▶ **Supplied data**:
--------------------------------------------------

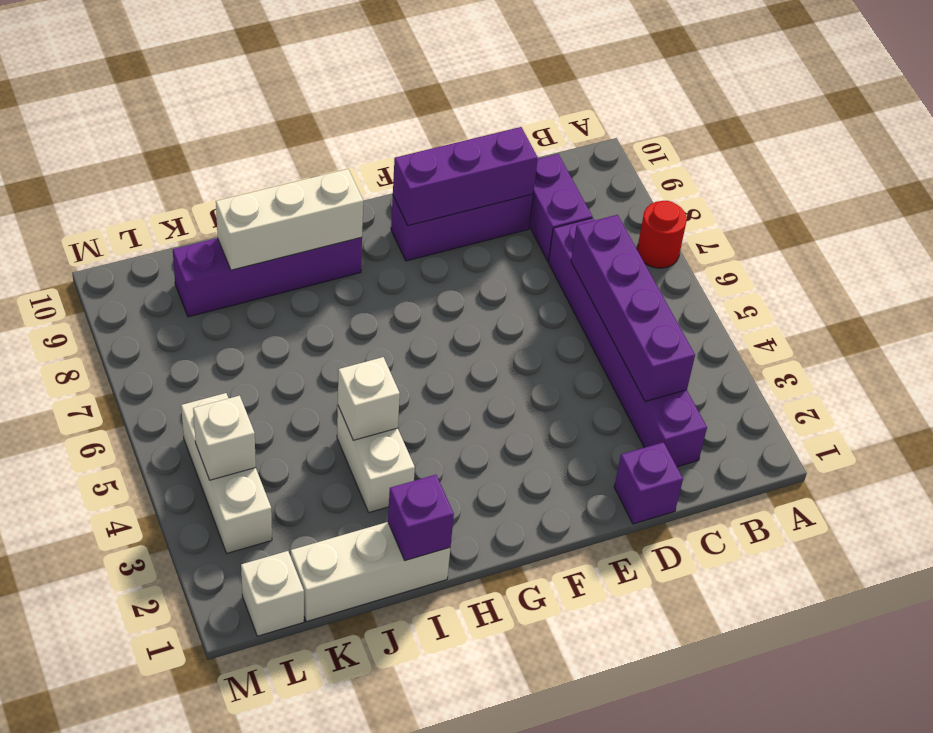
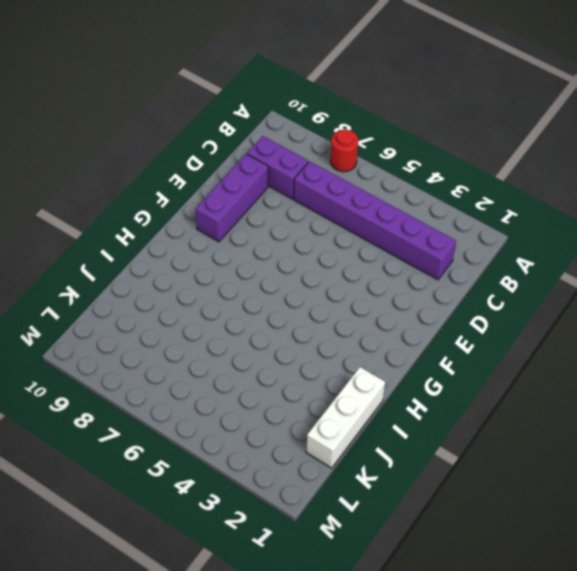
none -> purple brick D1 level 1
none -> purple brick H9:K9 level 1
none -> white brick I3:I4 level 1

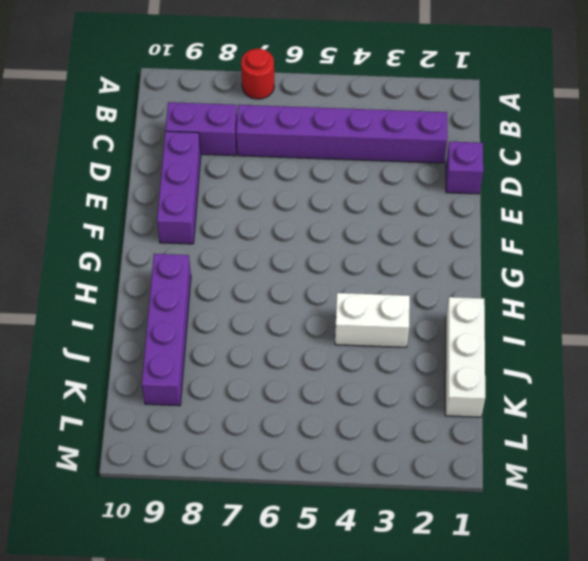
none -> white brick L1 level 1
none -> white brick L3:L5 level 1
none -> purple brick C3:C6 level 2

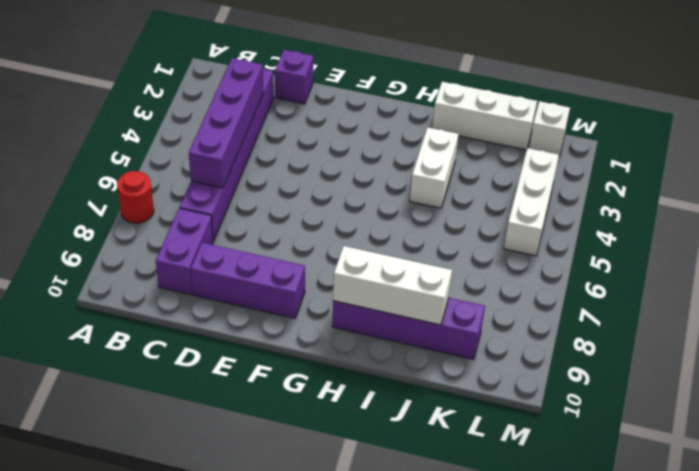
none -> purple brick D9:F9 level 2
none -> purple brick I1 level 2
none -> white brick I4 level 2

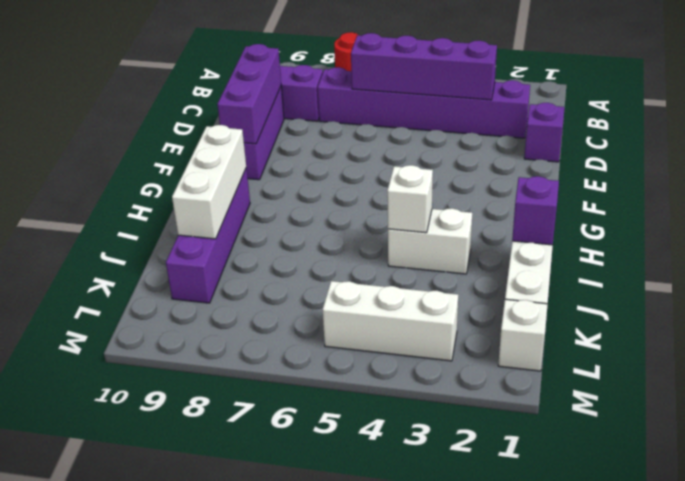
none -> white brick L4 level 2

--------------------------------------------------

When you set down the material above, keep every word exact and include no pictures.

none -> purple brick D1 level 1
none -> purple brick H9:K9 level 1
none -> white brick I3:I4 level 1

none -> white brick L1 level 1
none -> white brick L3:L5 level 1
none -> purple brick C3:C6 level 2

none -> purple brick D9:F9 level 2
none -> purple brick I1 level 2
none -> white brick I4 level 2

none -> white brick L4 level 2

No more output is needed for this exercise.